Hand back the entries exactly as written, minus every picture.

━━━ Provided information

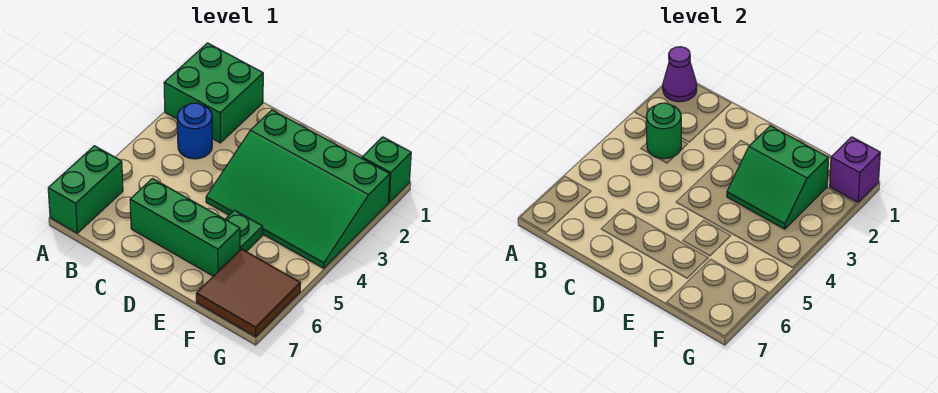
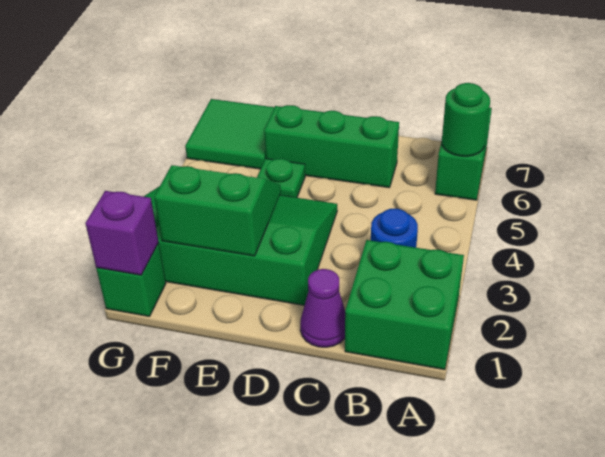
purple cone A1 level 2 -> purple cone C1 level 1
green round brick B3 level 2 -> green round brick A6 level 2
brown tile F6:G7 level 1 -> green tile F6:G7 level 1

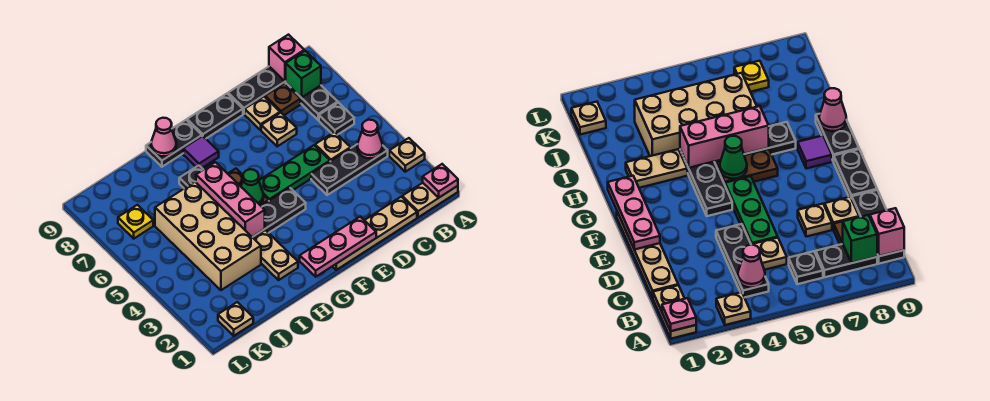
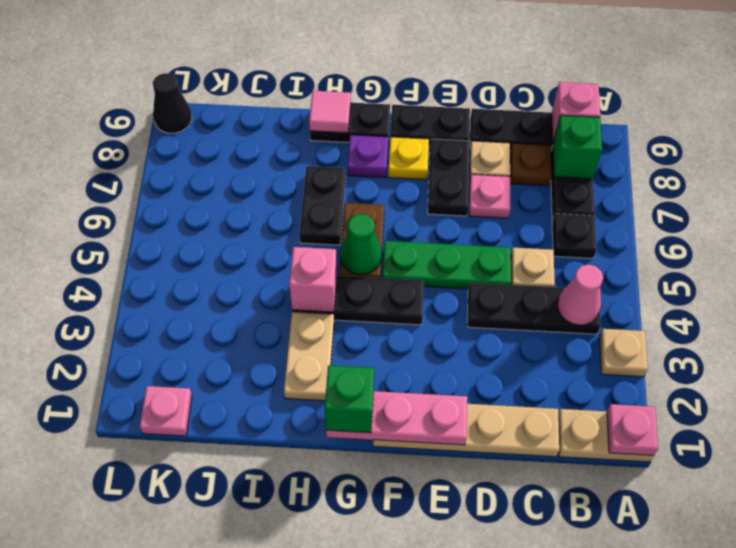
tan plate D7 level 1 -> pink plate D7 level 1
none -> black plate E7:E8 level 1
none -> green brick G1 level 3
purple tile G8 level 1 -> purple plate G8 level 1
pink brick H4:H6 level 2 -> pink brick H4 level 2
pink cone H9 level 2 -> pink tile H9 level 2
tan brick I3:J6 level 1 -> none
tan plate K1 level 1 -> pink plate K1 level 1
yellow plate K7 level 1 -> yellow plate F8 level 1
none -> black cone L9 level 1

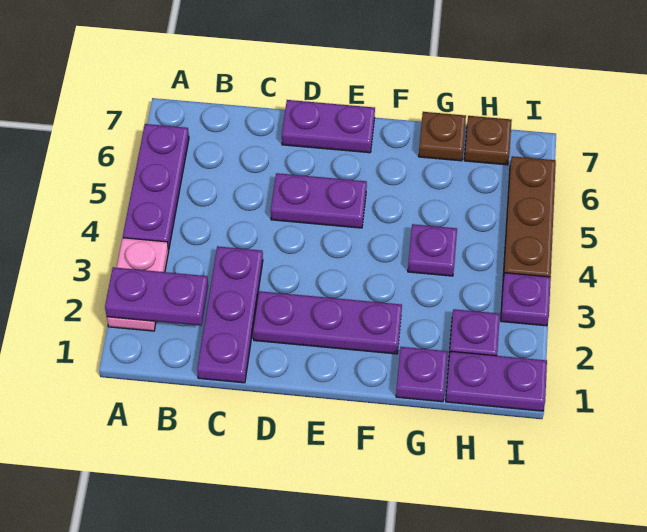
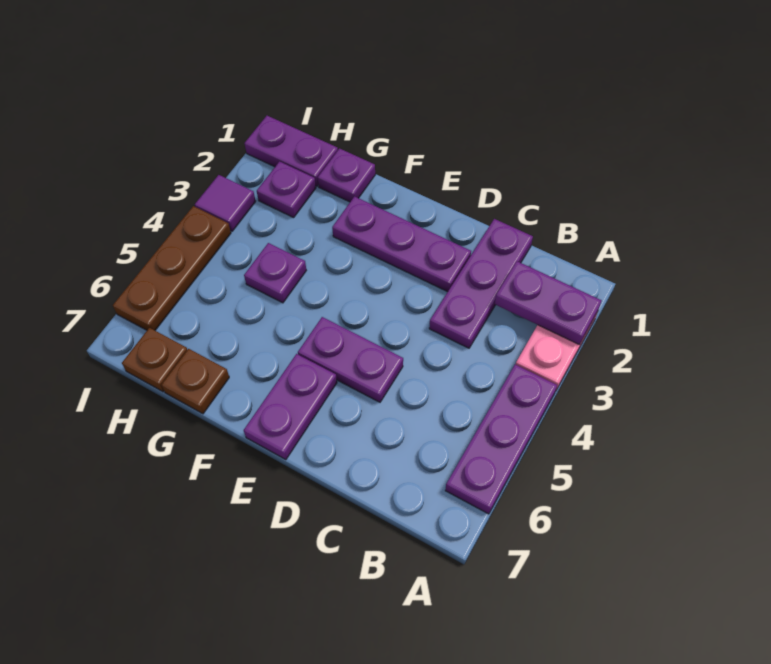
purple plate D7:E7 level 1 -> purple plate E6:E7 level 1
purple plate I3 level 1 -> purple tile I3 level 1

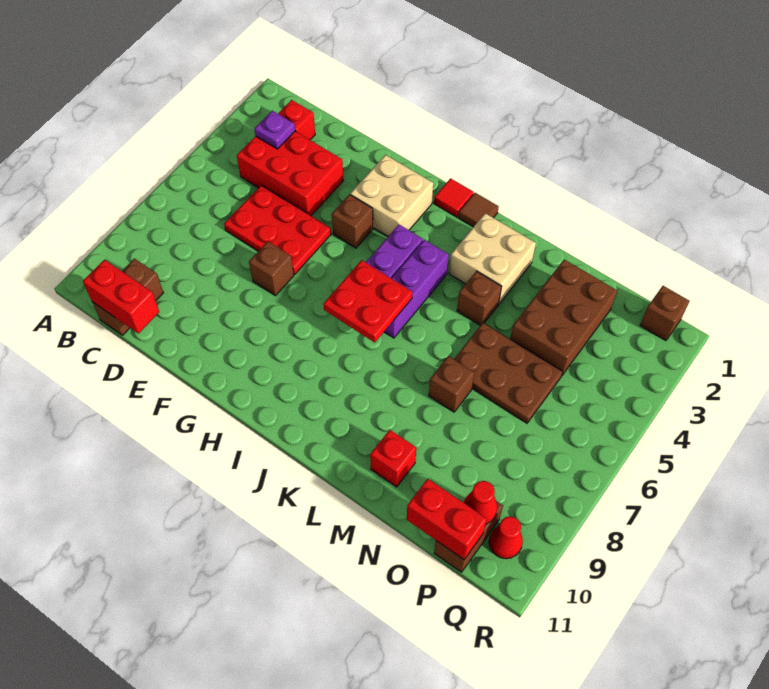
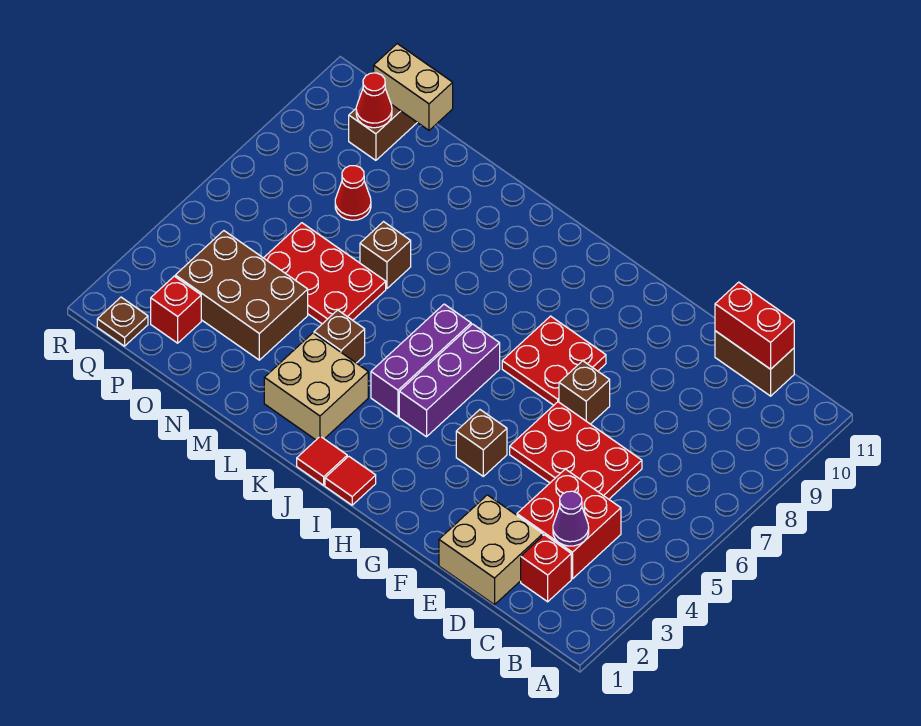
red brick C3:E4 level 1 -> red brick C3:D4 level 1
purple plate C3 level 2 -> purple cone C3 level 2
brown brick C10:C11 level 1 -> brown brick C11:D11 level 1
tan brick G2:H3 level 1 -> tan brick D1:E2 level 1
red plate I6:J7 level 2 -> red plate G7:H8 level 1
brown tile J1 level 1 -> red tile J1 level 1
brown plate M5:O6 level 1 -> red plate M5:O6 level 1
red brick M10 level 1 -> red brick P2 level 1
brown brick N2:O4 level 1 -> brown brick N3:P4 level 1
red brick O11:P11 level 2 -> tan brick O11:P11 level 2
brown brick Q1 level 1 -> brown plate Q1 level 1
red cone Q10 level 1 -> red cone O8 level 1

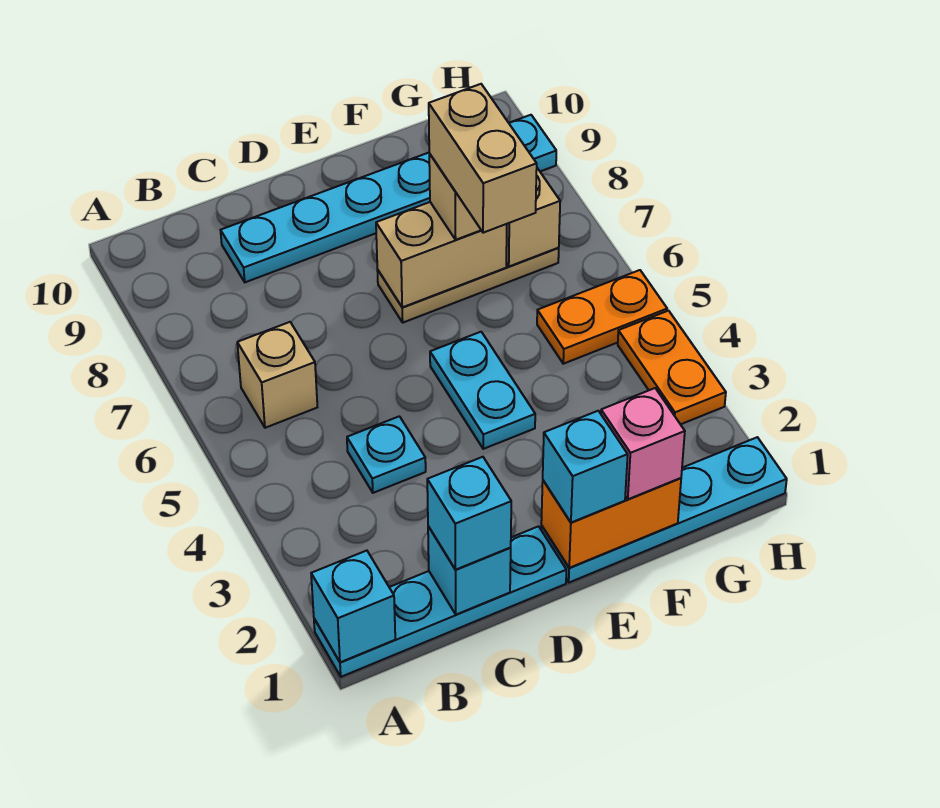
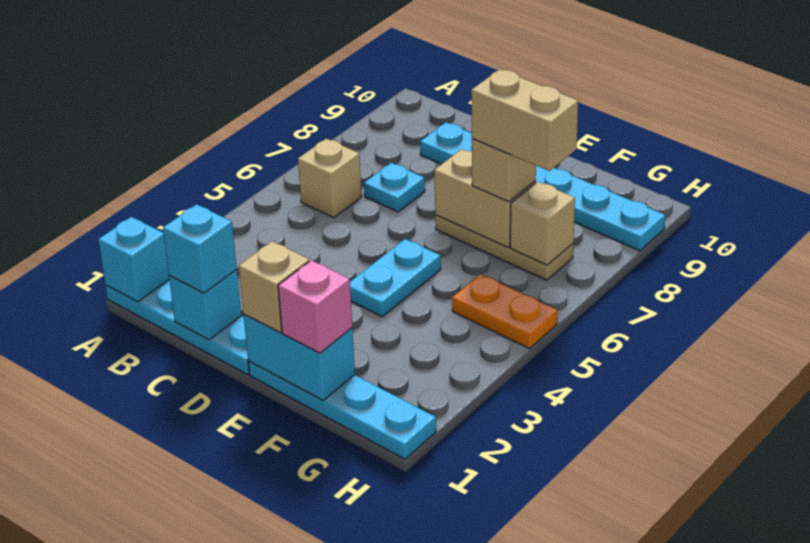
cyan plate C4 level 1 -> cyan plate C7 level 1
orange brick E1:F1 level 2 -> cyan brick E1:F1 level 2
cyan brick E1 level 3 -> tan brick E1 level 3
tan brick F6:F7 level 4 -> tan brick F7:G7 level 4
orange plate H3:H4 level 1 -> none

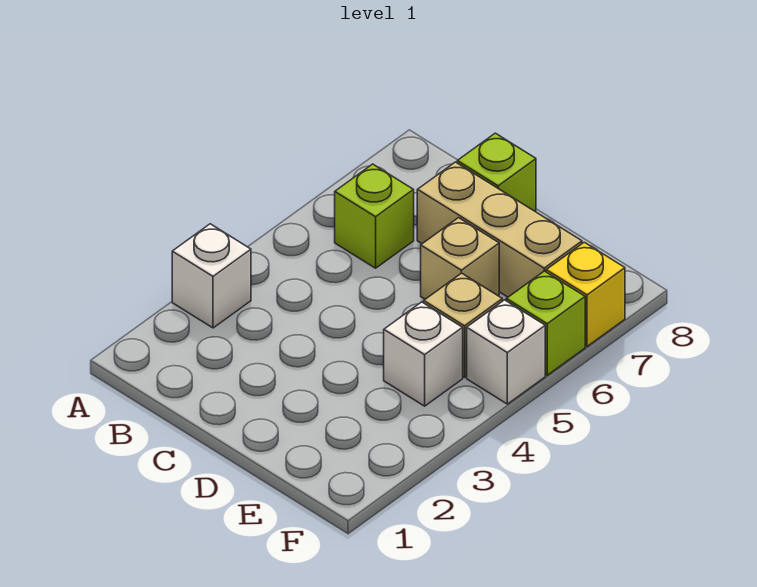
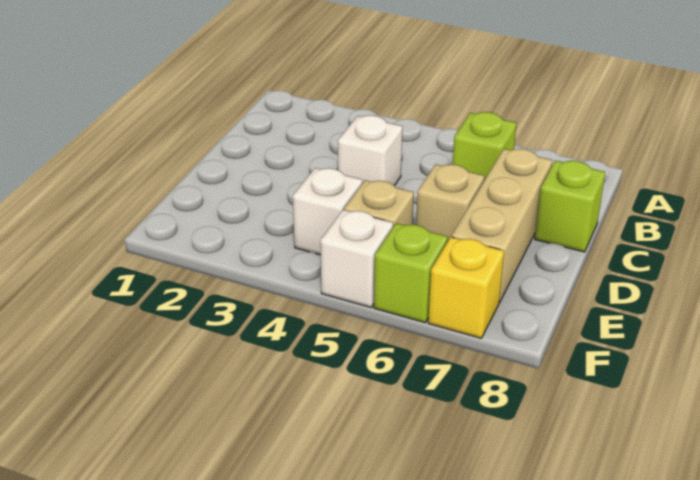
white brick A3 level 1 -> white brick C4 level 1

━━━━━━

▶ [Expected answer]:
purple cone A1 level 2 -> purple cone C1 level 1
green round brick B3 level 2 -> green round brick A6 level 2
brown tile F6:G7 level 1 -> green tile F6:G7 level 1

tan plate D7 level 1 -> pink plate D7 level 1
none -> black plate E7:E8 level 1
none -> green brick G1 level 3
purple tile G8 level 1 -> purple plate G8 level 1
pink brick H4:H6 level 2 -> pink brick H4 level 2
pink cone H9 level 2 -> pink tile H9 level 2
tan brick I3:J6 level 1 -> none
tan plate K1 level 1 -> pink plate K1 level 1
yellow plate K7 level 1 -> yellow plate F8 level 1
none -> black cone L9 level 1

purple plate D7:E7 level 1 -> purple plate E6:E7 level 1
purple plate I3 level 1 -> purple tile I3 level 1

red brick C3:E4 level 1 -> red brick C3:D4 level 1
purple plate C3 level 2 -> purple cone C3 level 2
brown brick C10:C11 level 1 -> brown brick C11:D11 level 1
tan brick G2:H3 level 1 -> tan brick D1:E2 level 1
red plate I6:J7 level 2 -> red plate G7:H8 level 1
brown tile J1 level 1 -> red tile J1 level 1
brown plate M5:O6 level 1 -> red plate M5:O6 level 1
red brick M10 level 1 -> red brick P2 level 1
brown brick N2:O4 level 1 -> brown brick N3:P4 level 1
red brick O11:P11 level 2 -> tan brick O11:P11 level 2
brown brick Q1 level 1 -> brown plate Q1 level 1
red cone Q10 level 1 -> red cone O8 level 1

cyan plate C4 level 1 -> cyan plate C7 level 1
orange brick E1:F1 level 2 -> cyan brick E1:F1 level 2
cyan brick E1 level 3 -> tan brick E1 level 3
tan brick F6:F7 level 4 -> tan brick F7:G7 level 4
orange plate H3:H4 level 1 -> none

white brick A3 level 1 -> white brick C4 level 1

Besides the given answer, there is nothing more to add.